> _The task_:
From the listing below, copy only the lines running from the line that contains "(485, 323) = (225, 248): brown" to the line that contains "(829, 195) = (583, 296): none -> white ring", both included.

> _Records_:
★ ★ ★
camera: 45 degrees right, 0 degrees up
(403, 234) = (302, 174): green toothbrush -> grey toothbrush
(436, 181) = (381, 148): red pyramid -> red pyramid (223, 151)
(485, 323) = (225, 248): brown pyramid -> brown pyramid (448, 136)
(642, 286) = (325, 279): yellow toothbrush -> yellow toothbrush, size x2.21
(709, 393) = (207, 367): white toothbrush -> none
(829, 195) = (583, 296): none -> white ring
★ ★ ★
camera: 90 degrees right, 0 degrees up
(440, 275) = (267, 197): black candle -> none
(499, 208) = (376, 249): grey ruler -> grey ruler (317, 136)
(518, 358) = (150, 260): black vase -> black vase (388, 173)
★ ★ ★
> _Exercise result_:
(485, 323) = (225, 248): brown pyramid -> brown pyramid (448, 136)
(642, 286) = (325, 279): yellow toothbrush -> yellow toothbrush, size x2.21
(709, 393) = (207, 367): white toothbrush -> none
(829, 195) = (583, 296): none -> white ring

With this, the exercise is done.